**GIVEN REQUEST**. Render the listing below as a Markdown table with the columns Row and Line, one row for each non-blank line. Leave the pictures out of the answer.

------------------------------

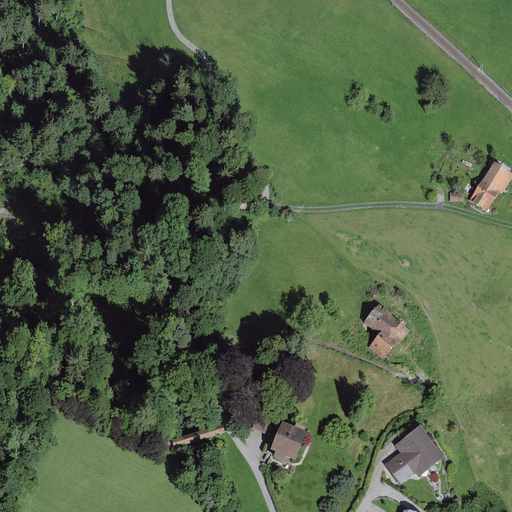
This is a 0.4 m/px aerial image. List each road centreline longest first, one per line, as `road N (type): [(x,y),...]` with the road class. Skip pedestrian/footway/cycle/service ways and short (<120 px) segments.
road 1 (track): [(511,226),(442,206),(261,205)]
road 2 (track): [(230,396),(182,255),(211,217),(261,205)]
road 3 (track): [(261,205),(266,189),(208,66),(177,34),(169,0)]
road 4 (track): [(213,353),(300,339),(408,379)]
road 5 (track): [(253,460),(185,357)]
road 6 (residential): [(273,511),(230,396)]
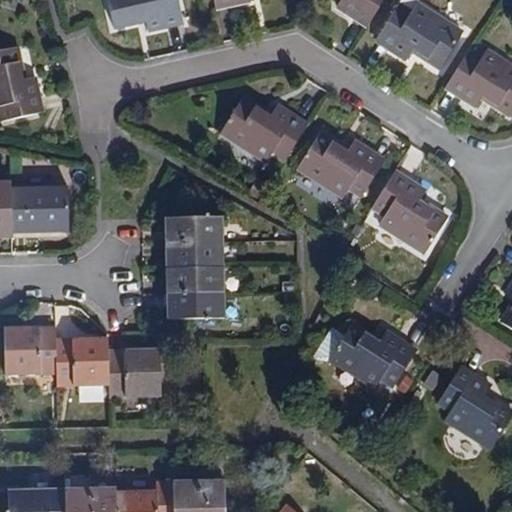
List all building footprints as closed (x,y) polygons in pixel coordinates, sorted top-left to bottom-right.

------------------------------

**EXERCISE SOLUTION**.
| Row | Line |
|---|---|
| 1 | This is a 0.4 m/px aerial image. List each road centreline longest first, one per line, as `road N (type): [(x,y),...]` with the road class. Skip pedestrian/footway/cycle/service ways and short (<120 px) segments. |
| 2 | road 1 (track): [(511,226),(442,206),(261,205)] |
| 3 | road 2 (track): [(230,396),(182,255),(211,217),(261,205)] |
| 4 | road 3 (track): [(261,205),(266,189),(208,66),(177,34),(169,0)] |
| 5 | road 4 (track): [(213,353),(300,339),(408,379)] |
| 6 | road 5 (track): [(253,460),(185,357)] |
| 7 | road 6 (residential): [(273,511),(230,396)] |
| 8 | List all building footprints as closed (x,y) polygons in pixel coordinates, sorted top-left to bottom-right. |